■ **ABOUT THIS TASK**: Your response must consist of one number: how many lines in this material contain the word "none".

■ **DATA FOR REVIEW**:
§ §
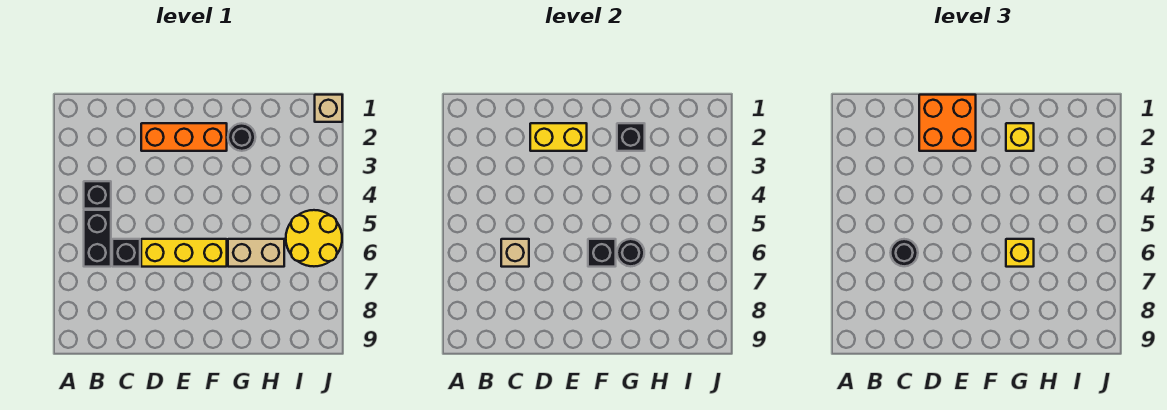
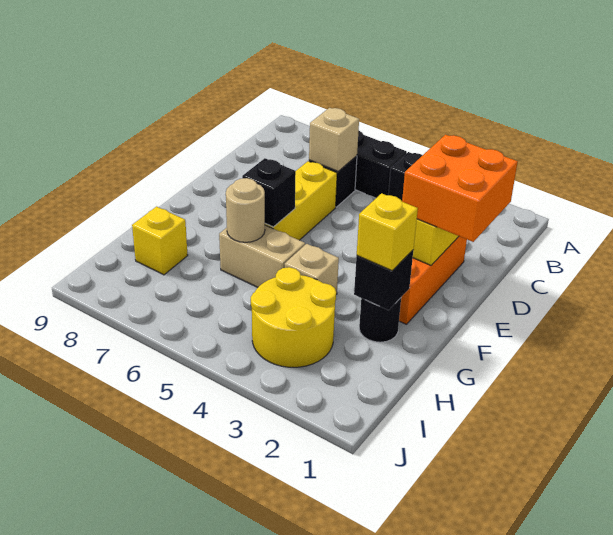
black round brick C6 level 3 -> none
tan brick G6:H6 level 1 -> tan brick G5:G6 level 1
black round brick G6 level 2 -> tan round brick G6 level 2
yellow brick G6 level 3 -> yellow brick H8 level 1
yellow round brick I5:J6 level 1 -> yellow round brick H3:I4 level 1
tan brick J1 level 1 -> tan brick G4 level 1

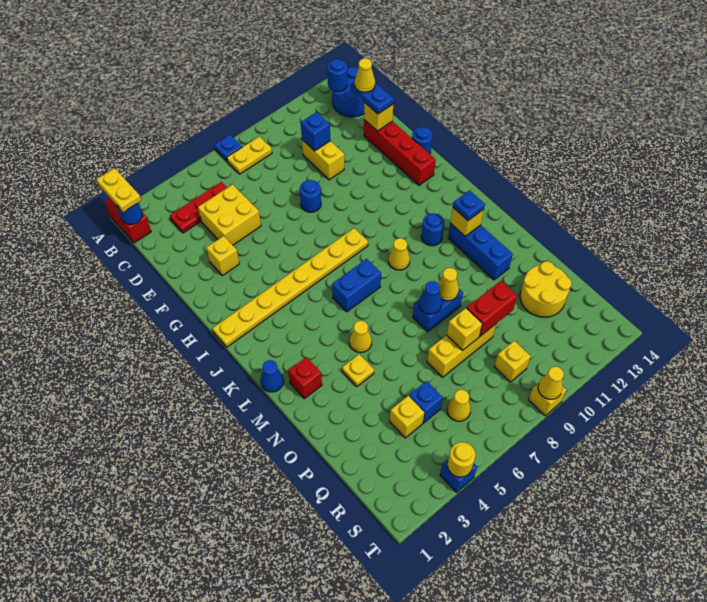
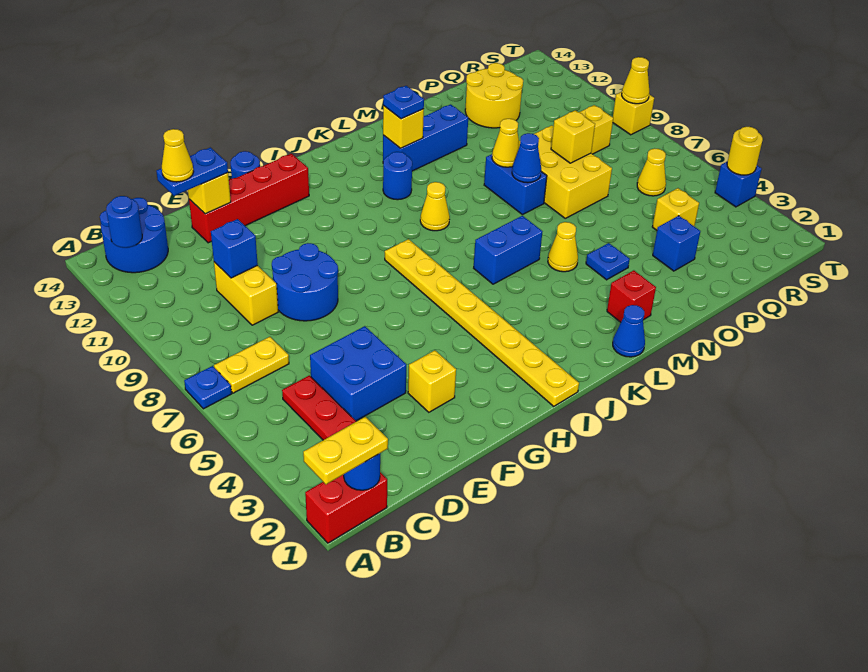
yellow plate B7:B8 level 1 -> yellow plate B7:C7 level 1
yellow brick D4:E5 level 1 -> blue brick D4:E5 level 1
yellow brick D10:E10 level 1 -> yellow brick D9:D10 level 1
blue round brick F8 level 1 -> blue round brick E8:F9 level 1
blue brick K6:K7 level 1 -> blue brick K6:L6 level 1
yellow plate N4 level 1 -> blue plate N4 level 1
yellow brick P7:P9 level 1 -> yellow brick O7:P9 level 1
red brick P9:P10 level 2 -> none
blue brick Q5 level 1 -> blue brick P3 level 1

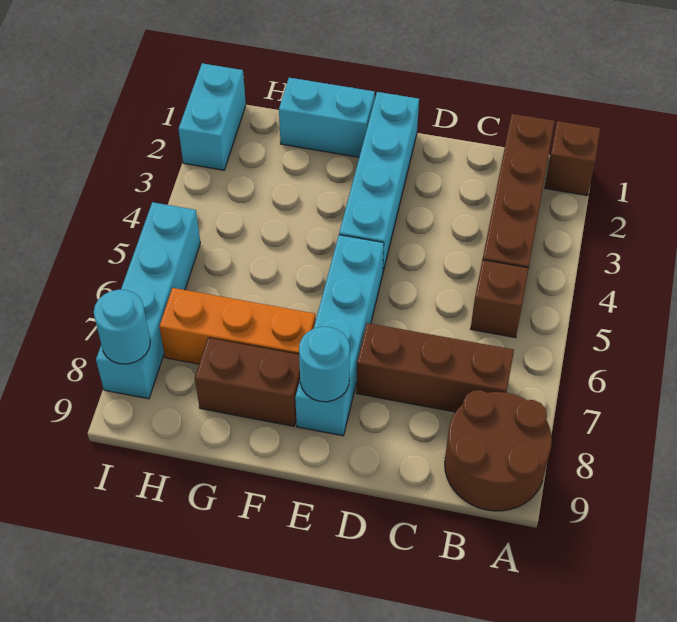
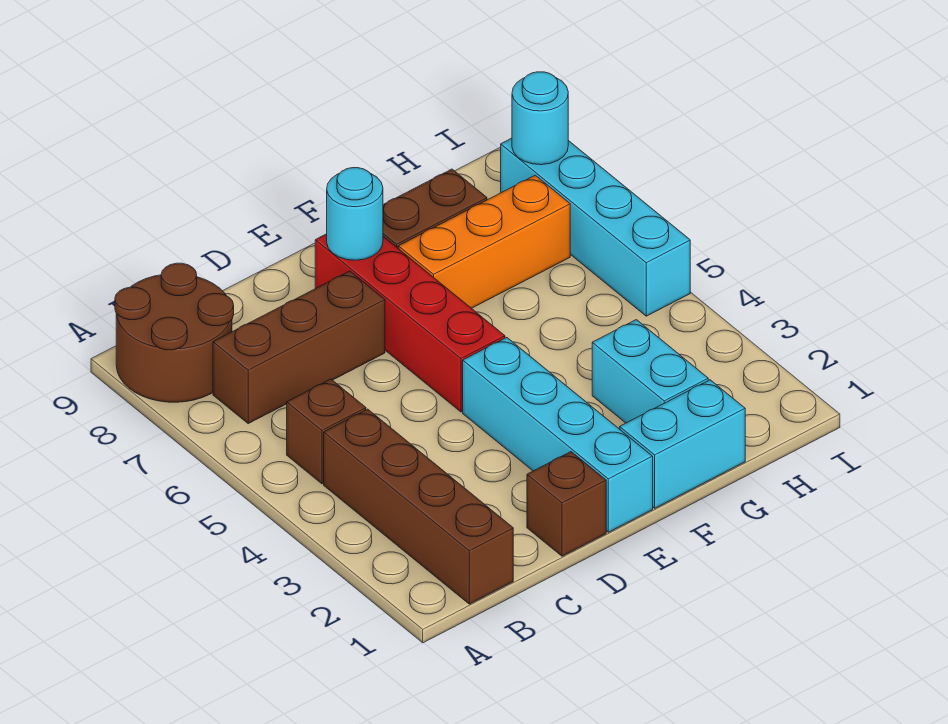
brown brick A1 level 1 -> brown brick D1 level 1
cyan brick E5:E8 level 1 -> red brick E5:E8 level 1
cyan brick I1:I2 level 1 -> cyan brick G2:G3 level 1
§ §
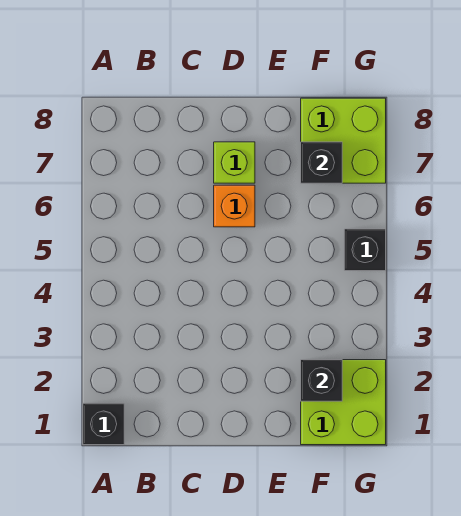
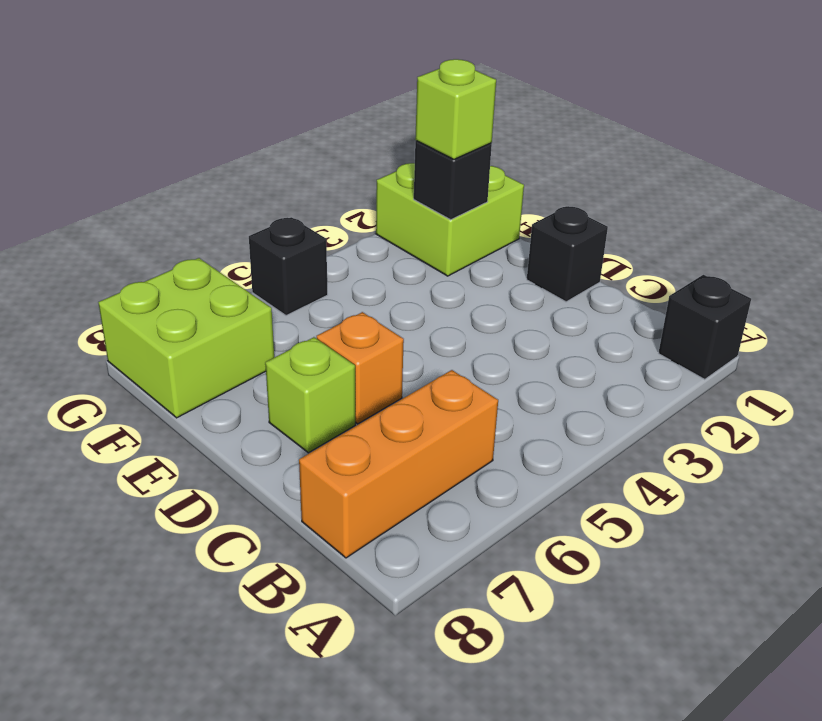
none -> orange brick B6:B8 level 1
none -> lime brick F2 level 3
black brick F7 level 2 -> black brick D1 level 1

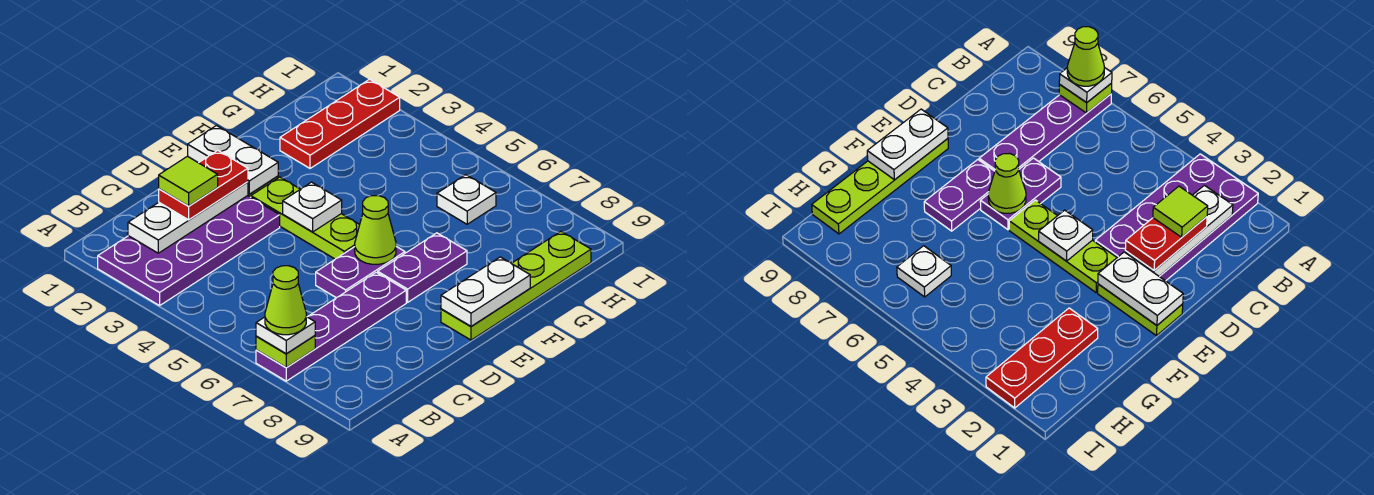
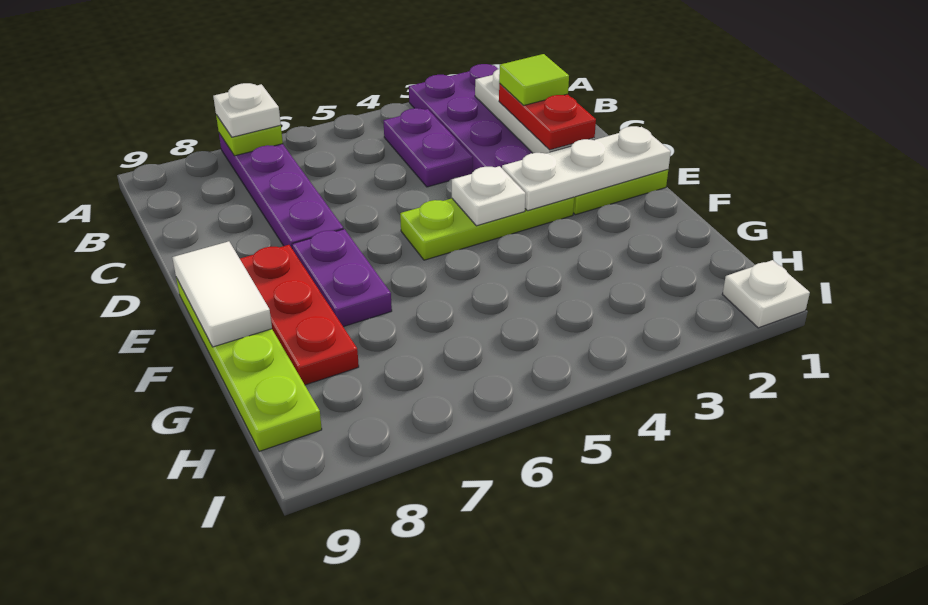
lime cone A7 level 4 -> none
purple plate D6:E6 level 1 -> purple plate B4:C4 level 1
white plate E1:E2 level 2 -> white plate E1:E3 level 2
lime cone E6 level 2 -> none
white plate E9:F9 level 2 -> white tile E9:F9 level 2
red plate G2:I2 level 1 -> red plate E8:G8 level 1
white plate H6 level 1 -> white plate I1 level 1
§ §
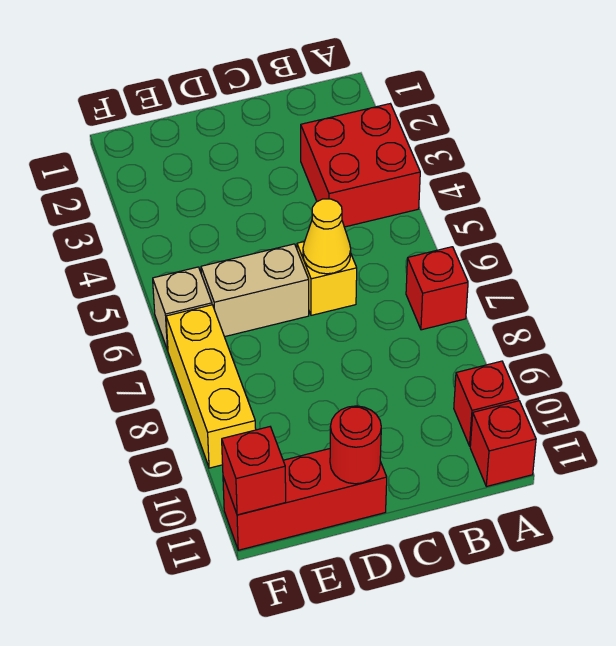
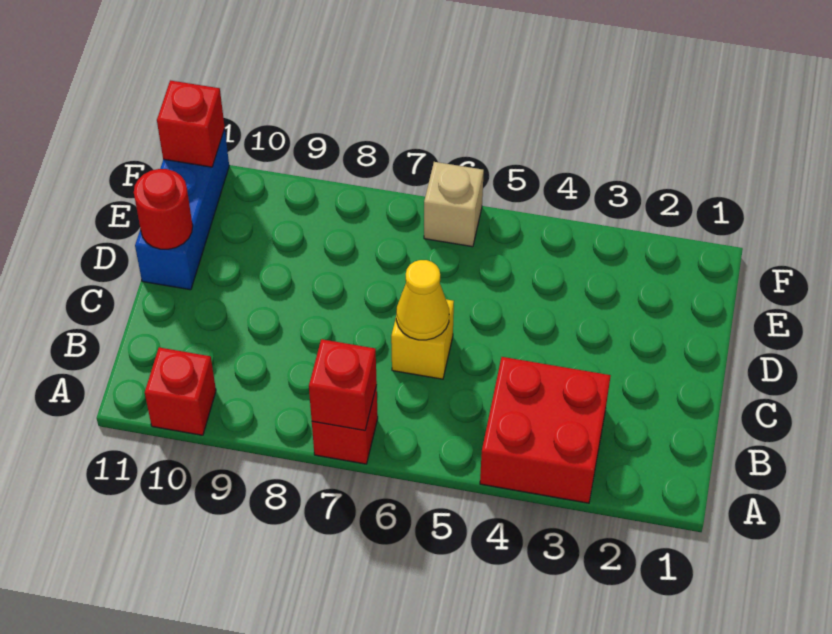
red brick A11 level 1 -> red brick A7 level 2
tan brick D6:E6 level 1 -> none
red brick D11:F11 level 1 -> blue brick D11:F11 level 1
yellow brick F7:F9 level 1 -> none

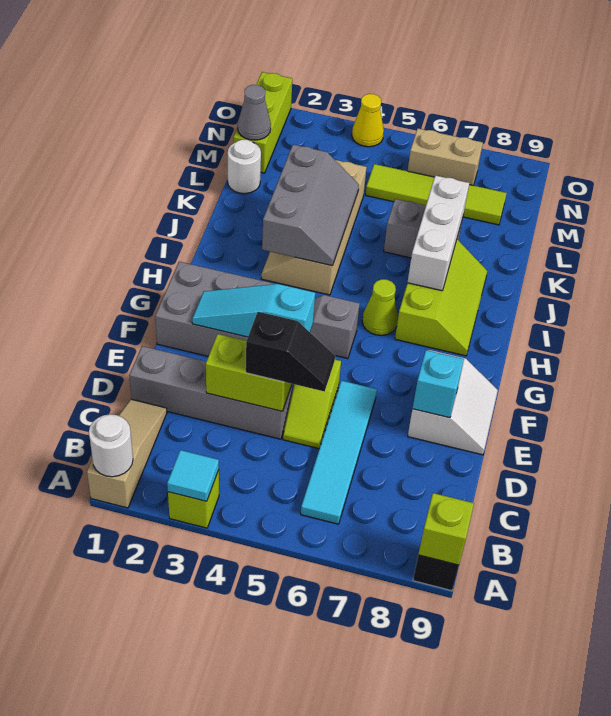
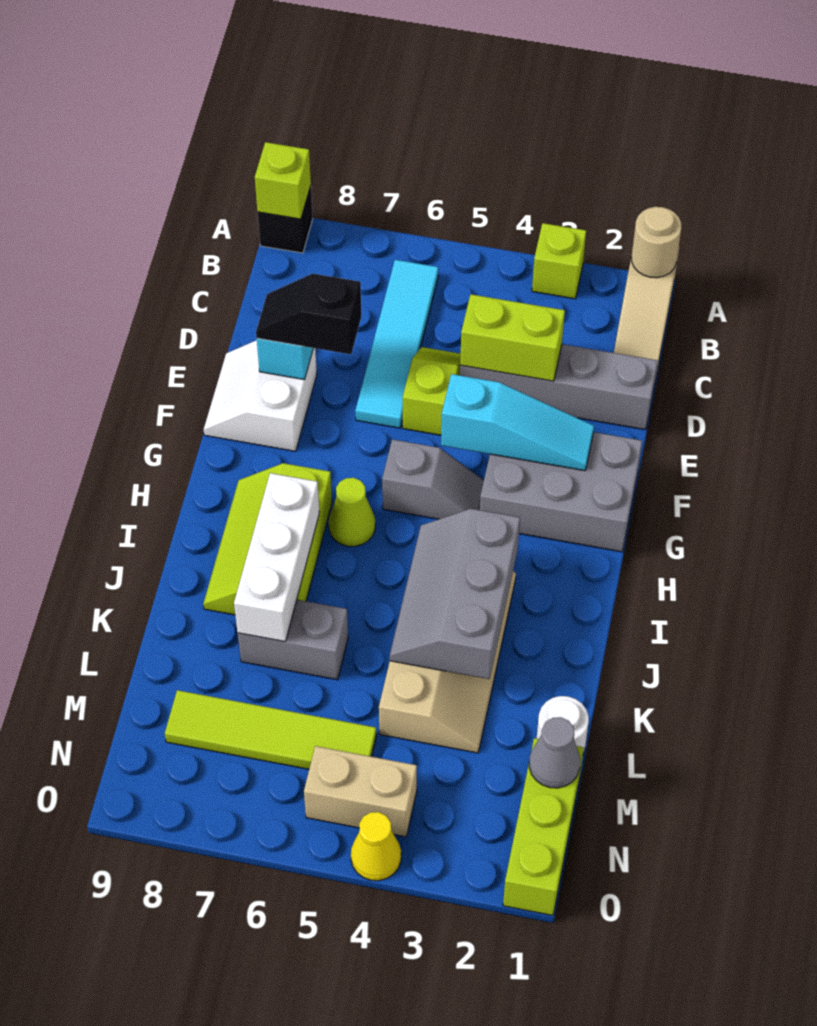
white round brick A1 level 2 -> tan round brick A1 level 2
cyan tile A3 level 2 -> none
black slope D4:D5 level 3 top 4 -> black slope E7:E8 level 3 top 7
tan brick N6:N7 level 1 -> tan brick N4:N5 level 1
§ §
■ **TASK SOLUTION**: 9